**Exercise instructions**
Each line below must be reproduced exactly.

**Given data**
Start of Block
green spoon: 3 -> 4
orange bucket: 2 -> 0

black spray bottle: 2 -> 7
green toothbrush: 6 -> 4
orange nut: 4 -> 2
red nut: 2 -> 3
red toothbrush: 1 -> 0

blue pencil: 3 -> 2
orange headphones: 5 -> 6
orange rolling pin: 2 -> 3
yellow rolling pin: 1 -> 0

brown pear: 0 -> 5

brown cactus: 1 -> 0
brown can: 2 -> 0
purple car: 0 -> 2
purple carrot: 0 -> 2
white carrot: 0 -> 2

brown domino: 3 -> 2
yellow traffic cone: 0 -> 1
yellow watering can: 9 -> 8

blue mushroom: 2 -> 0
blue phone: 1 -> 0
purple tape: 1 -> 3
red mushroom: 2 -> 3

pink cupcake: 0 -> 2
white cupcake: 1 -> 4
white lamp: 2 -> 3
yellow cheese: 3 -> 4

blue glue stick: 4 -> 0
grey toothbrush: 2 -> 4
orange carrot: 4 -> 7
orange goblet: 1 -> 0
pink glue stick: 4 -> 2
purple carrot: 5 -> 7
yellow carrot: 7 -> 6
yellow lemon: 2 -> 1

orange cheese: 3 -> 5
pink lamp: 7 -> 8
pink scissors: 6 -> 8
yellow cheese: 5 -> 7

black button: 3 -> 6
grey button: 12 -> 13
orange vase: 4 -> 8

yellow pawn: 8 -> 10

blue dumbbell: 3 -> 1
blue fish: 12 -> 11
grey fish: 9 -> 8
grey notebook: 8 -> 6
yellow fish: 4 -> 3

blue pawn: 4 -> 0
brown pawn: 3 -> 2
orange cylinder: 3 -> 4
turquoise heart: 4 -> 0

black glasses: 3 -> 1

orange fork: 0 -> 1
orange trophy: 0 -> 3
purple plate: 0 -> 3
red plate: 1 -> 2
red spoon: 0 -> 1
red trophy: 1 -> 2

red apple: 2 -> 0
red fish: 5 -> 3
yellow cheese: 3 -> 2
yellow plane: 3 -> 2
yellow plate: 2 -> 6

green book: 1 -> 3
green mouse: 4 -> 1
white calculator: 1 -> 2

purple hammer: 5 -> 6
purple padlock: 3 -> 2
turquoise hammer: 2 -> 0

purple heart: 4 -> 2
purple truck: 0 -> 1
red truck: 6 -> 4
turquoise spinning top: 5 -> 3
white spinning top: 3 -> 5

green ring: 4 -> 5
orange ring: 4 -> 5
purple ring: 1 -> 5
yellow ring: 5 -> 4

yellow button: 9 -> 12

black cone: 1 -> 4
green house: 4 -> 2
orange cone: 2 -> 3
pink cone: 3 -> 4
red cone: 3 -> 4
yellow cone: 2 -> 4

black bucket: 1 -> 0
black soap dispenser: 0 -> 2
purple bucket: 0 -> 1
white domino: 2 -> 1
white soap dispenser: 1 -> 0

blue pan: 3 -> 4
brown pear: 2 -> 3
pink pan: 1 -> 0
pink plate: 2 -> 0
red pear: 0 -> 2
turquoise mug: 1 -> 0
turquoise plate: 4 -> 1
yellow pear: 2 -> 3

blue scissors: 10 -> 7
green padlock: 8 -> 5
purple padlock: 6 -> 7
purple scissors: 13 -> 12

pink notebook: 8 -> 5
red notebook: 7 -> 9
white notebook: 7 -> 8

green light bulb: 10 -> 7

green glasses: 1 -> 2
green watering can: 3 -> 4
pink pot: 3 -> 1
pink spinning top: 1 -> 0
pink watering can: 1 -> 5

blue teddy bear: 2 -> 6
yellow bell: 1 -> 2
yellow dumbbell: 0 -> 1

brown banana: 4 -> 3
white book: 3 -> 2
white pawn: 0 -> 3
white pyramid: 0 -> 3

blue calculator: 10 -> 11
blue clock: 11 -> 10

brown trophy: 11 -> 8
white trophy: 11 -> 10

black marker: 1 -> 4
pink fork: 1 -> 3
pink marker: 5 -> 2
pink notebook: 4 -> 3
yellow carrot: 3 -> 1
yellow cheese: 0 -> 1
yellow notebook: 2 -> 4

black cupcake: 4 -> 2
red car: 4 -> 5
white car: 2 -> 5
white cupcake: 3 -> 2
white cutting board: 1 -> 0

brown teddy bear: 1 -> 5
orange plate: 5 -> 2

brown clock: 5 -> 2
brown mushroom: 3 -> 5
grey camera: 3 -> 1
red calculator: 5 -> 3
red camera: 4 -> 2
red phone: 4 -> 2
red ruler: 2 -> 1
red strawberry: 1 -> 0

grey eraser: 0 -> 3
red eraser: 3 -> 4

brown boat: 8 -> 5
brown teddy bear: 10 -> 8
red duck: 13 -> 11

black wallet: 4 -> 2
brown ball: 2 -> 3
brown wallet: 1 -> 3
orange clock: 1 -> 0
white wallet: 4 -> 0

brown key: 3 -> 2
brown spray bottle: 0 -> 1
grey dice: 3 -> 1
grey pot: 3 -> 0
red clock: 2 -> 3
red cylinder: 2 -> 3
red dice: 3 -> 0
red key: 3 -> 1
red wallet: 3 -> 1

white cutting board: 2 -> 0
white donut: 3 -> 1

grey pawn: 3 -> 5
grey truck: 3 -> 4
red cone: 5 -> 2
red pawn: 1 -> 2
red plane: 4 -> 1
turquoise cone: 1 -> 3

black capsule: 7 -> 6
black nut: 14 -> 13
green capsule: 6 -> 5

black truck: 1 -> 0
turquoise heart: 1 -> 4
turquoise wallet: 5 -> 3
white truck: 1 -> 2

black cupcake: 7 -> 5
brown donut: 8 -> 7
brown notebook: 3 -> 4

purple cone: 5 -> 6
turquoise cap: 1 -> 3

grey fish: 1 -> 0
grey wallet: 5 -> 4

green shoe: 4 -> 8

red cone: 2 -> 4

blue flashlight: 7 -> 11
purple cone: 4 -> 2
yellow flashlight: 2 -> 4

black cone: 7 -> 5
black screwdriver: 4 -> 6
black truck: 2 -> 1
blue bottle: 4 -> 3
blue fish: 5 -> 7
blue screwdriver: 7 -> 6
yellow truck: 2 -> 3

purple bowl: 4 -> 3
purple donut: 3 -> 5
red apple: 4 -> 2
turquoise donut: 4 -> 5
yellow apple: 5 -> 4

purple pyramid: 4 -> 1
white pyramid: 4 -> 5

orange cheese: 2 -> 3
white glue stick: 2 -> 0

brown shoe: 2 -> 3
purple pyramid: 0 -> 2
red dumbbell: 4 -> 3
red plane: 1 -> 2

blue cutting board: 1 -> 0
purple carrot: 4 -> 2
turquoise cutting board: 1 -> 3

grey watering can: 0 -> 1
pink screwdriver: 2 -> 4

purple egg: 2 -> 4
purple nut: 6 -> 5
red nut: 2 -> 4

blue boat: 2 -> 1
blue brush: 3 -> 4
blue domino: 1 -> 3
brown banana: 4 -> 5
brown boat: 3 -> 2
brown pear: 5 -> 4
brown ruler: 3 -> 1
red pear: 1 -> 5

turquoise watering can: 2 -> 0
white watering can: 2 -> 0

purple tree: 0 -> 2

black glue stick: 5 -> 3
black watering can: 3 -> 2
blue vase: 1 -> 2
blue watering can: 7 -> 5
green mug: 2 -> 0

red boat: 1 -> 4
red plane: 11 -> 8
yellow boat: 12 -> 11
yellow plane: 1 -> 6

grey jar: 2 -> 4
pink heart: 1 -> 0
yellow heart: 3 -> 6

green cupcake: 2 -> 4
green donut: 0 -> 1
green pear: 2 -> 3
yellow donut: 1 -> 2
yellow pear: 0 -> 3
End of Block
**Result of the exercise**
green spoon: 3 -> 4
orange bucket: 2 -> 0

black spray bottle: 2 -> 7
green toothbrush: 6 -> 4
orange nut: 4 -> 2
red nut: 2 -> 3
red toothbrush: 1 -> 0

blue pencil: 3 -> 2
orange headphones: 5 -> 6
orange rolling pin: 2 -> 3
yellow rolling pin: 1 -> 0

brown pear: 0 -> 5

brown cactus: 1 -> 0
brown can: 2 -> 0
purple car: 0 -> 2
purple carrot: 0 -> 2
white carrot: 0 -> 2

brown domino: 3 -> 2
yellow traffic cone: 0 -> 1
yellow watering can: 9 -> 8

blue mushroom: 2 -> 0
blue phone: 1 -> 0
purple tape: 1 -> 3
red mushroom: 2 -> 3

pink cupcake: 0 -> 2
white cupcake: 1 -> 4
white lamp: 2 -> 3
yellow cheese: 3 -> 4

blue glue stick: 4 -> 0
grey toothbrush: 2 -> 4
orange carrot: 4 -> 7
orange goblet: 1 -> 0
pink glue stick: 4 -> 2
purple carrot: 5 -> 7
yellow carrot: 7 -> 6
yellow lemon: 2 -> 1

orange cheese: 3 -> 5
pink lamp: 7 -> 8
pink scissors: 6 -> 8
yellow cheese: 5 -> 7

black button: 3 -> 6
grey button: 12 -> 13
orange vase: 4 -> 8

yellow pawn: 8 -> 10

blue dumbbell: 3 -> 1
blue fish: 12 -> 11
grey fish: 9 -> 8
grey notebook: 8 -> 6
yellow fish: 4 -> 3

blue pawn: 4 -> 0
brown pawn: 3 -> 2
orange cylinder: 3 -> 4
turquoise heart: 4 -> 0

black glasses: 3 -> 1

orange fork: 0 -> 1
orange trophy: 0 -> 3
purple plate: 0 -> 3
red plate: 1 -> 2
red spoon: 0 -> 1
red trophy: 1 -> 2

red apple: 2 -> 0
red fish: 5 -> 3
yellow cheese: 3 -> 2
yellow plane: 3 -> 2
yellow plate: 2 -> 6

green book: 1 -> 3
green mouse: 4 -> 1
white calculator: 1 -> 2

purple hammer: 5 -> 6
purple padlock: 3 -> 2
turquoise hammer: 2 -> 0

purple heart: 4 -> 2
purple truck: 0 -> 1
red truck: 6 -> 4
turquoise spinning top: 5 -> 3
white spinning top: 3 -> 5

green ring: 4 -> 5
orange ring: 4 -> 5
purple ring: 1 -> 5
yellow ring: 5 -> 4

yellow button: 9 -> 12

black cone: 1 -> 4
green house: 4 -> 2
orange cone: 2 -> 3
pink cone: 3 -> 4
red cone: 3 -> 4
yellow cone: 2 -> 4

black bucket: 1 -> 0
black soap dispenser: 0 -> 2
purple bucket: 0 -> 1
white domino: 2 -> 1
white soap dispenser: 1 -> 0

blue pan: 3 -> 4
brown pear: 2 -> 3
pink pan: 1 -> 0
pink plate: 2 -> 0
red pear: 0 -> 2
turquoise mug: 1 -> 0
turquoise plate: 4 -> 1
yellow pear: 2 -> 3

blue scissors: 10 -> 7
green padlock: 8 -> 5
purple padlock: 6 -> 7
purple scissors: 13 -> 12

pink notebook: 8 -> 5
red notebook: 7 -> 9
white notebook: 7 -> 8

green light bulb: 10 -> 7

green glasses: 1 -> 2
green watering can: 3 -> 4
pink pot: 3 -> 1
pink spinning top: 1 -> 0
pink watering can: 1 -> 5

blue teddy bear: 2 -> 6
yellow bell: 1 -> 2
yellow dumbbell: 0 -> 1

brown banana: 4 -> 3
white book: 3 -> 2
white pawn: 0 -> 3
white pyramid: 0 -> 3

blue calculator: 10 -> 11
blue clock: 11 -> 10

brown trophy: 11 -> 8
white trophy: 11 -> 10

black marker: 1 -> 4
pink fork: 1 -> 3
pink marker: 5 -> 2
pink notebook: 4 -> 3
yellow carrot: 3 -> 1
yellow cheese: 0 -> 1
yellow notebook: 2 -> 4

black cupcake: 4 -> 2
red car: 4 -> 5
white car: 2 -> 5
white cupcake: 3 -> 2
white cutting board: 1 -> 0

brown teddy bear: 1 -> 5
orange plate: 5 -> 2

brown clock: 5 -> 2
brown mushroom: 3 -> 5
grey camera: 3 -> 1
red calculator: 5 -> 3
red camera: 4 -> 2
red phone: 4 -> 2
red ruler: 2 -> 1
red strawberry: 1 -> 0

grey eraser: 0 -> 3
red eraser: 3 -> 4

brown boat: 8 -> 5
brown teddy bear: 10 -> 8
red duck: 13 -> 11

black wallet: 4 -> 2
brown ball: 2 -> 3
brown wallet: 1 -> 3
orange clock: 1 -> 0
white wallet: 4 -> 0

brown key: 3 -> 2
brown spray bottle: 0 -> 1
grey dice: 3 -> 1
grey pot: 3 -> 0
red clock: 2 -> 3
red cylinder: 2 -> 3
red dice: 3 -> 0
red key: 3 -> 1
red wallet: 3 -> 1

white cutting board: 2 -> 0
white donut: 3 -> 1

grey pawn: 3 -> 5
grey truck: 3 -> 4
red cone: 5 -> 2
red pawn: 1 -> 2
red plane: 4 -> 1
turquoise cone: 1 -> 3

black capsule: 7 -> 6
black nut: 14 -> 13
green capsule: 6 -> 5

black truck: 1 -> 0
turquoise heart: 1 -> 4
turquoise wallet: 5 -> 3
white truck: 1 -> 2

black cupcake: 7 -> 5
brown donut: 8 -> 7
brown notebook: 3 -> 4

purple cone: 5 -> 6
turquoise cap: 1 -> 3

grey fish: 1 -> 0
grey wallet: 5 -> 4

green shoe: 4 -> 8

red cone: 2 -> 4

blue flashlight: 7 -> 11
purple cone: 4 -> 2
yellow flashlight: 2 -> 4

black cone: 7 -> 5
black screwdriver: 4 -> 6
black truck: 2 -> 1
blue bottle: 4 -> 3
blue fish: 5 -> 7
blue screwdriver: 7 -> 6
yellow truck: 2 -> 3

purple bowl: 4 -> 3
purple donut: 3 -> 5
red apple: 4 -> 2
turquoise donut: 4 -> 5
yellow apple: 5 -> 4

purple pyramid: 4 -> 1
white pyramid: 4 -> 5

orange cheese: 2 -> 3
white glue stick: 2 -> 0

brown shoe: 2 -> 3
purple pyramid: 0 -> 2
red dumbbell: 4 -> 3
red plane: 1 -> 2

blue cutting board: 1 -> 0
purple carrot: 4 -> 2
turquoise cutting board: 1 -> 3

grey watering can: 0 -> 1
pink screwdriver: 2 -> 4

purple egg: 2 -> 4
purple nut: 6 -> 5
red nut: 2 -> 4

blue boat: 2 -> 1
blue brush: 3 -> 4
blue domino: 1 -> 3
brown banana: 4 -> 5
brown boat: 3 -> 2
brown pear: 5 -> 4
brown ruler: 3 -> 1
red pear: 1 -> 5

turquoise watering can: 2 -> 0
white watering can: 2 -> 0

purple tree: 0 -> 2

black glue stick: 5 -> 3
black watering can: 3 -> 2
blue vase: 1 -> 2
blue watering can: 7 -> 5
green mug: 2 -> 0

red boat: 1 -> 4
red plane: 11 -> 8
yellow boat: 12 -> 11
yellow plane: 1 -> 6

grey jar: 2 -> 4
pink heart: 1 -> 0
yellow heart: 3 -> 6

green cupcake: 2 -> 4
green donut: 0 -> 1
green pear: 2 -> 3
yellow donut: 1 -> 2
yellow pear: 0 -> 3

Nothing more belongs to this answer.